▶ _WORK REQUIRED_:
Starting at the line that holds "(438, 200) = (504, 256): white" and stopping at the line that holds "(596, 625) = (189, 388): black", restate the records below word for word, with both of those lines included.

=====

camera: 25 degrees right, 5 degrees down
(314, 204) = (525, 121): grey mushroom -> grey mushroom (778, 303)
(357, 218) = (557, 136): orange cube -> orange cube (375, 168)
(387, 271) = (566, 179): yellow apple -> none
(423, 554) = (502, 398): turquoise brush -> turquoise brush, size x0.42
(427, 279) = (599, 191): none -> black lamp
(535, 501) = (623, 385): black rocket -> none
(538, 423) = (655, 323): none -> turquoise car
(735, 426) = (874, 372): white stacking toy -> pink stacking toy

=====

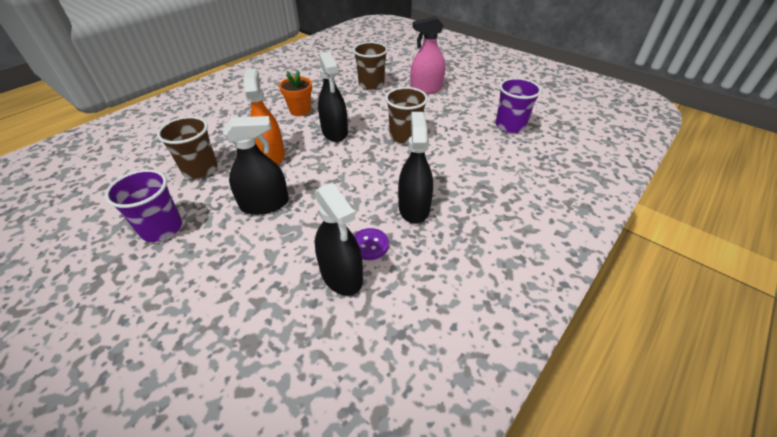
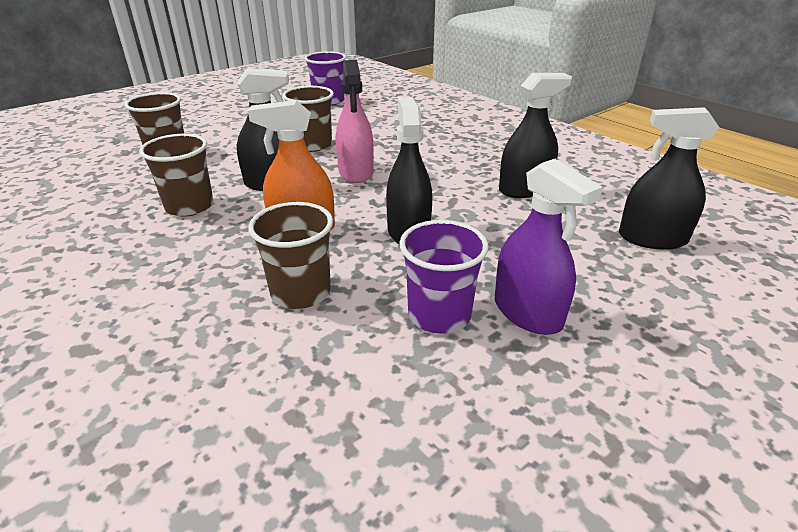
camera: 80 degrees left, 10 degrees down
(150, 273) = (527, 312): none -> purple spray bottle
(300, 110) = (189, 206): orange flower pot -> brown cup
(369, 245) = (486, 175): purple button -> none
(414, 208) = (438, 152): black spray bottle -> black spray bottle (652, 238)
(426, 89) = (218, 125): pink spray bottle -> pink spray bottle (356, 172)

=====

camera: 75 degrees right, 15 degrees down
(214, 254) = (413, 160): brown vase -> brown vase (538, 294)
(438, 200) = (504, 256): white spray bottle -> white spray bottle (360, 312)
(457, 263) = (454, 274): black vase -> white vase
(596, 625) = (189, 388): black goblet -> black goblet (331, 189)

=====

▶ _TASK SOLUTION_:
(438, 200) = (504, 256): white spray bottle -> white spray bottle (360, 312)
(457, 263) = (454, 274): black vase -> white vase
(596, 625) = (189, 388): black goblet -> black goblet (331, 189)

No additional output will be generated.